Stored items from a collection
=-=-=

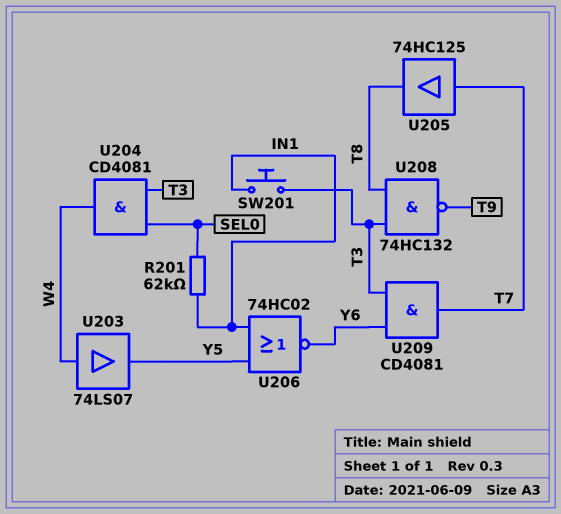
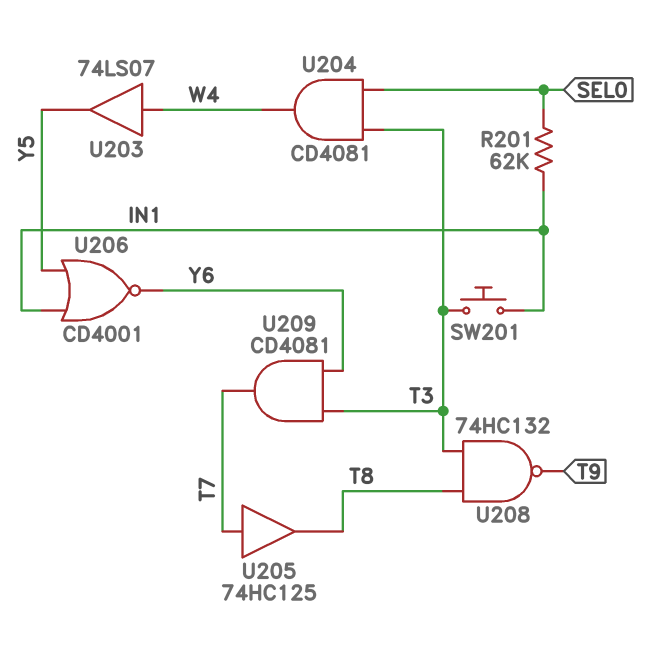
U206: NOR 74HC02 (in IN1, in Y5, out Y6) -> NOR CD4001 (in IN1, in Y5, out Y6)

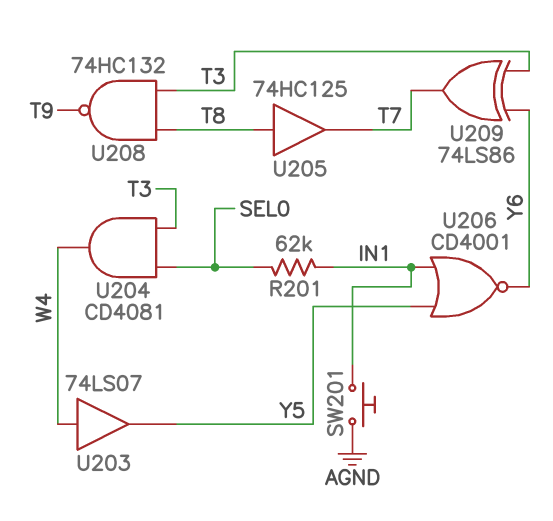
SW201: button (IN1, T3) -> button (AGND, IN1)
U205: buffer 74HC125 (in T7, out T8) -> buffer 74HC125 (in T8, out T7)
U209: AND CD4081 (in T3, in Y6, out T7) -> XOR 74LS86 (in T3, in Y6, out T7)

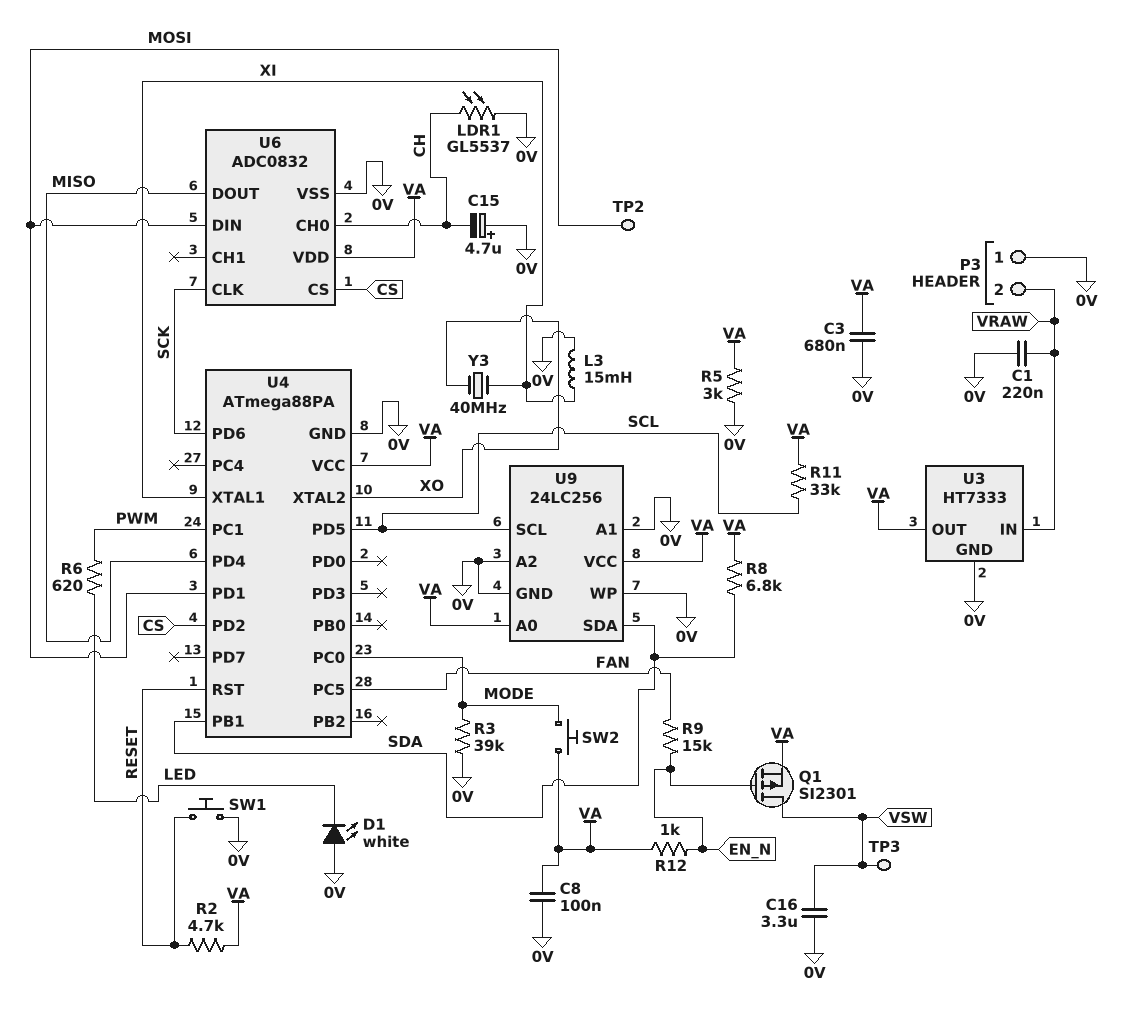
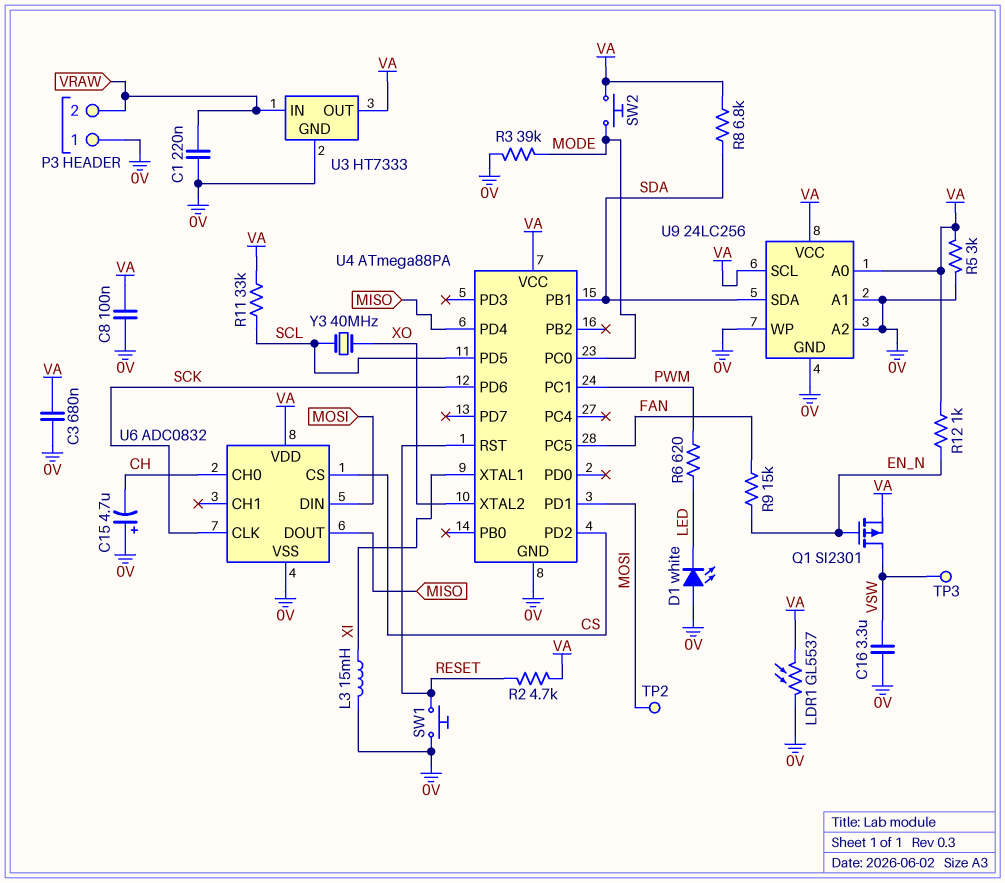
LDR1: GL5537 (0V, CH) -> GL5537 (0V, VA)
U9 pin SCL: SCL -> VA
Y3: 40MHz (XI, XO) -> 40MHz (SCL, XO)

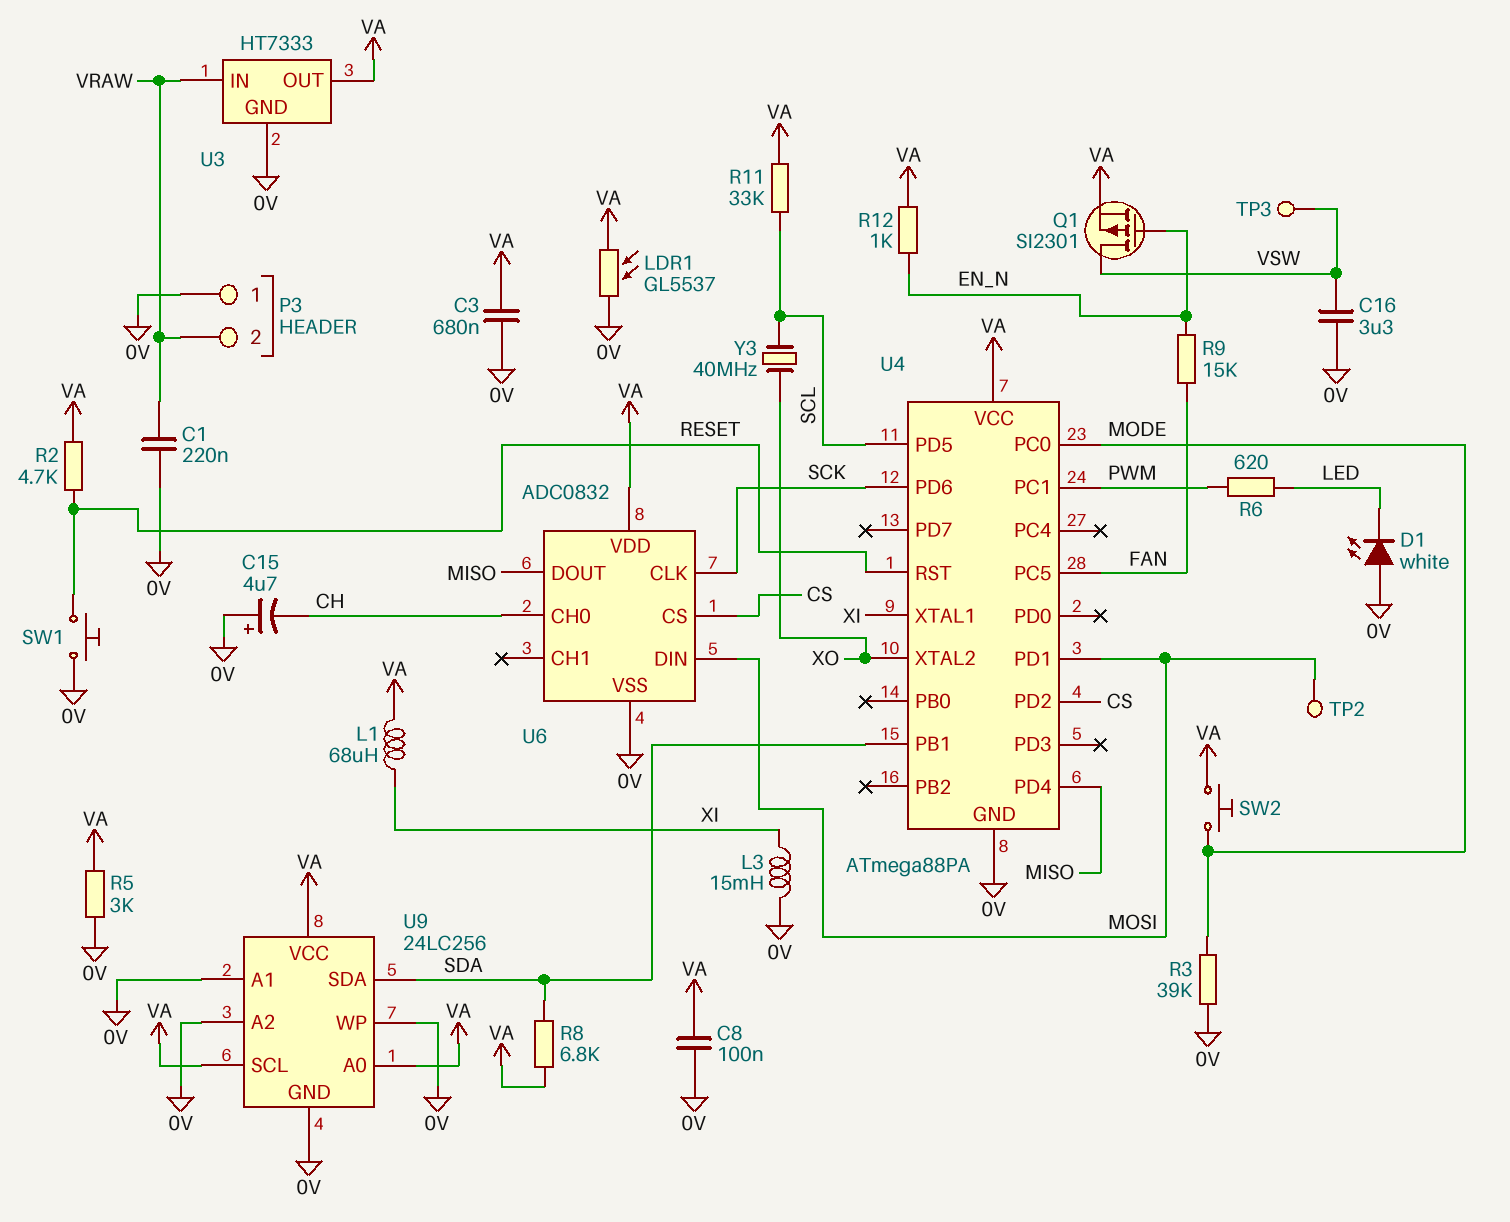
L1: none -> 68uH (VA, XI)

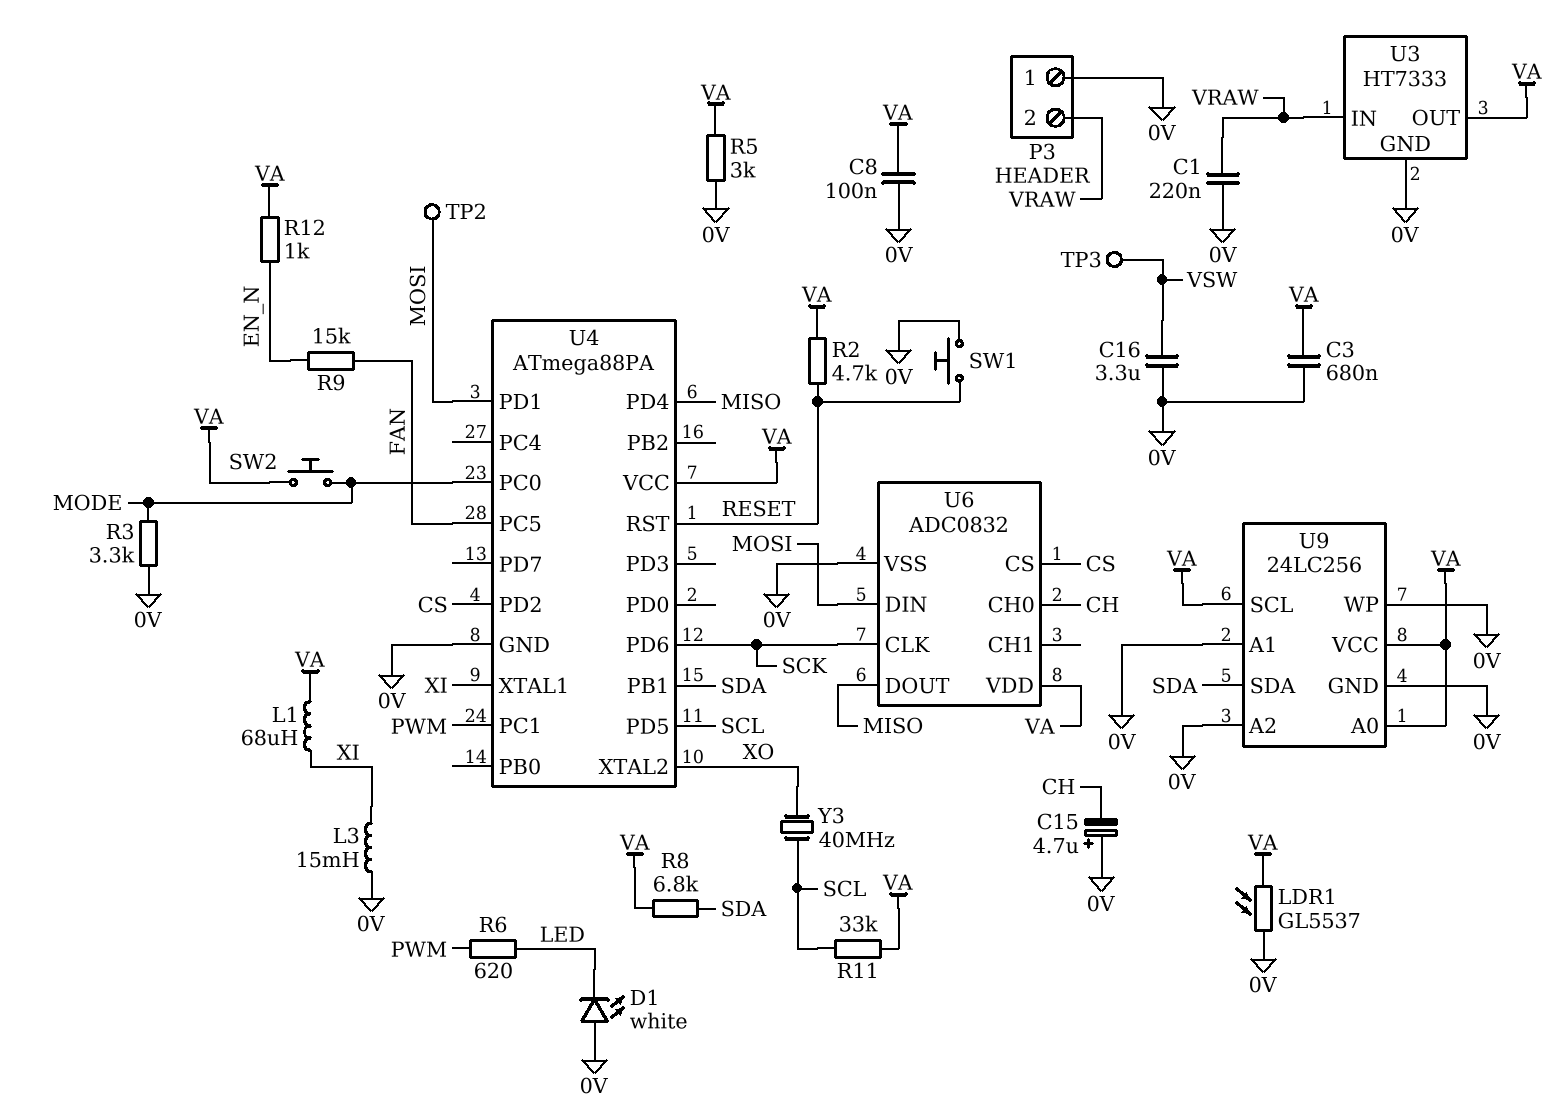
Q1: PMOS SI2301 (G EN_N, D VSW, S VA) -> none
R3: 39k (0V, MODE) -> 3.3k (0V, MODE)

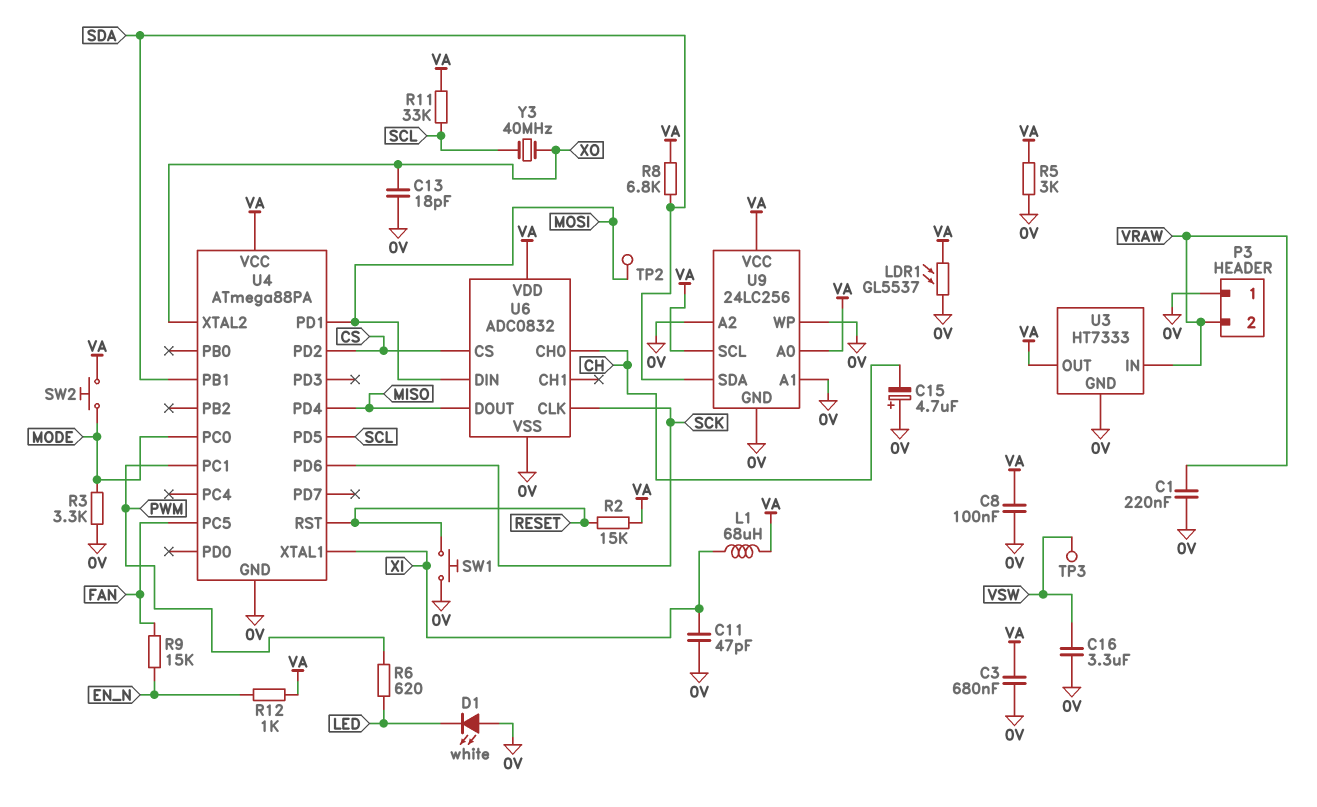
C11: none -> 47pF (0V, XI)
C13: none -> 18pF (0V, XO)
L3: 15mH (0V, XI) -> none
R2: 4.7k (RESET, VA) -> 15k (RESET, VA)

=-=-=

§ Assigned task:
Search the records above for the string "none". Copy every line that contains it.

§ Exercise result:
L1: none -> 68uH (VA, XI)
Q1: PMOS SI2301 (G EN_N, D VSW, S VA) -> none
C11: none -> 47pF (0V, XI)
C13: none -> 18pF (0V, XO)
L3: 15mH (0V, XI) -> none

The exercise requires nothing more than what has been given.